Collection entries
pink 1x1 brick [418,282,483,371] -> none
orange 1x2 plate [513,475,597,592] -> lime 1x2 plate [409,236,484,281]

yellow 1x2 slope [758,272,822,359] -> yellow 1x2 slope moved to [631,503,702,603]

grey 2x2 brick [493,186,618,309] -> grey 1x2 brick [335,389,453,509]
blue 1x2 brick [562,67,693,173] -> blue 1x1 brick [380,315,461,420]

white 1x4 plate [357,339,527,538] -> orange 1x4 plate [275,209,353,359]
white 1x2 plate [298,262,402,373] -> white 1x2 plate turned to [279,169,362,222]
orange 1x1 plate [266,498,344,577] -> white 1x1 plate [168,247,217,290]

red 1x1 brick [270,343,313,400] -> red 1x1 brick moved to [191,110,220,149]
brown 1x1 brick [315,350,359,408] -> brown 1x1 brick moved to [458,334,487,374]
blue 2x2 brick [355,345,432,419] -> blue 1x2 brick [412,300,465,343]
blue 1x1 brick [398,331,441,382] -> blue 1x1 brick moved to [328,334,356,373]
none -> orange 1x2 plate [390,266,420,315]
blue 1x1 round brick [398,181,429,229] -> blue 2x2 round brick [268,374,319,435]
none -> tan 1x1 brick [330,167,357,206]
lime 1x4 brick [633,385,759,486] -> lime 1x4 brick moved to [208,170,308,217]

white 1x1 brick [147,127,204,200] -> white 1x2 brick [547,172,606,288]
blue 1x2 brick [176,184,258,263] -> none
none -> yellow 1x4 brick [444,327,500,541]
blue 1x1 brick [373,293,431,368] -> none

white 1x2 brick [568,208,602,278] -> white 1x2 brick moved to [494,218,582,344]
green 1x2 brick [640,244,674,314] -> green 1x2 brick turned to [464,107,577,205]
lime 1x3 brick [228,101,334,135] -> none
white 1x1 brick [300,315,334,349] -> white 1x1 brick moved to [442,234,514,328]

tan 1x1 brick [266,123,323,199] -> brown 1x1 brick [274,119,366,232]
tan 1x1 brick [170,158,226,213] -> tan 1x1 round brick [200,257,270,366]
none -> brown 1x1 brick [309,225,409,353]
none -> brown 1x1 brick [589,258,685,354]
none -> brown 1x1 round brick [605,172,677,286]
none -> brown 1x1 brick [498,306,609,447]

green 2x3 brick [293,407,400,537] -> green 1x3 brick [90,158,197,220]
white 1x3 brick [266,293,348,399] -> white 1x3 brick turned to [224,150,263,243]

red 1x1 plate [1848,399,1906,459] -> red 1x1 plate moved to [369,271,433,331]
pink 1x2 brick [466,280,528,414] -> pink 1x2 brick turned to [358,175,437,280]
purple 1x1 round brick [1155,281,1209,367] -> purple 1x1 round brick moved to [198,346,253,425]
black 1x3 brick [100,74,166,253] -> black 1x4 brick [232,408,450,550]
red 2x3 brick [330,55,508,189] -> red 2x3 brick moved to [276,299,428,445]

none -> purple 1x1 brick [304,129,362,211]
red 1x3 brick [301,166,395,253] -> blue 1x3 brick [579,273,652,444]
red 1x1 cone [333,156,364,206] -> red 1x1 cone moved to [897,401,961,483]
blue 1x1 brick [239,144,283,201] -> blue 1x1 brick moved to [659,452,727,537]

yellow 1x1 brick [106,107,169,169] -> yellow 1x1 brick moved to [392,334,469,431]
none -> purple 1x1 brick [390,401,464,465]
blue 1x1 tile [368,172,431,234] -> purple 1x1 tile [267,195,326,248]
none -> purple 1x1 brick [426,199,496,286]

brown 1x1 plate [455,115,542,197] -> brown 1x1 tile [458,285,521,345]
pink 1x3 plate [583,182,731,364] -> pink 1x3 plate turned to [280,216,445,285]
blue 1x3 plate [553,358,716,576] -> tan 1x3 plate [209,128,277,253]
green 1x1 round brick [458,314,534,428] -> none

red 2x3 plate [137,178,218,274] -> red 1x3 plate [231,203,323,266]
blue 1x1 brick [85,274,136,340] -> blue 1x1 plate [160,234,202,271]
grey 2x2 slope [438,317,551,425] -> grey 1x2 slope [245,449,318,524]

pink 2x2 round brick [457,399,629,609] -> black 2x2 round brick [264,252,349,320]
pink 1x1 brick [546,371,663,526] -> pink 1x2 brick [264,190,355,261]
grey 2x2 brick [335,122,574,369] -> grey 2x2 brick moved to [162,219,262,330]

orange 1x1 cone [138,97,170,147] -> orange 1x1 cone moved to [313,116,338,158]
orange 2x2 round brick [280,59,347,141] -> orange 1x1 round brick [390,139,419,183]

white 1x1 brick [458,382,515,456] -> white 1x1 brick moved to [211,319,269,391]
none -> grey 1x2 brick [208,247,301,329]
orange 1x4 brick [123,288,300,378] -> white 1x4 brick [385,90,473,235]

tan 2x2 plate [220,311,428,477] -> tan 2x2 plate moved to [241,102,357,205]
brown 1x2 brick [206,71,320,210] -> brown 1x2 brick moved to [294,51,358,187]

- _Exercise details_: After locating the line with "blue 1x1 brick [398,331,441,382]" above, return that line and every later line through the one with "black 1x3 brick", word for word and with nothing else.

- _Solution_:
blue 1x1 brick [398,331,441,382] -> blue 1x1 brick moved to [328,334,356,373]
none -> orange 1x2 plate [390,266,420,315]
blue 1x1 round brick [398,181,429,229] -> blue 2x2 round brick [268,374,319,435]
none -> tan 1x1 brick [330,167,357,206]
lime 1x4 brick [633,385,759,486] -> lime 1x4 brick moved to [208,170,308,217]

white 1x1 brick [147,127,204,200] -> white 1x2 brick [547,172,606,288]
blue 1x2 brick [176,184,258,263] -> none
none -> yellow 1x4 brick [444,327,500,541]
blue 1x1 brick [373,293,431,368] -> none

white 1x2 brick [568,208,602,278] -> white 1x2 brick moved to [494,218,582,344]
green 1x2 brick [640,244,674,314] -> green 1x2 brick turned to [464,107,577,205]
lime 1x3 brick [228,101,334,135] -> none
white 1x1 brick [300,315,334,349] -> white 1x1 brick moved to [442,234,514,328]

tan 1x1 brick [266,123,323,199] -> brown 1x1 brick [274,119,366,232]
tan 1x1 brick [170,158,226,213] -> tan 1x1 round brick [200,257,270,366]
none -> brown 1x1 brick [309,225,409,353]
none -> brown 1x1 brick [589,258,685,354]
none -> brown 1x1 round brick [605,172,677,286]
none -> brown 1x1 brick [498,306,609,447]

green 2x3 brick [293,407,400,537] -> green 1x3 brick [90,158,197,220]
white 1x3 brick [266,293,348,399] -> white 1x3 brick turned to [224,150,263,243]

red 1x1 plate [1848,399,1906,459] -> red 1x1 plate moved to [369,271,433,331]
pink 1x2 brick [466,280,528,414] -> pink 1x2 brick turned to [358,175,437,280]
purple 1x1 round brick [1155,281,1209,367] -> purple 1x1 round brick moved to [198,346,253,425]
black 1x3 brick [100,74,166,253] -> black 1x4 brick [232,408,450,550]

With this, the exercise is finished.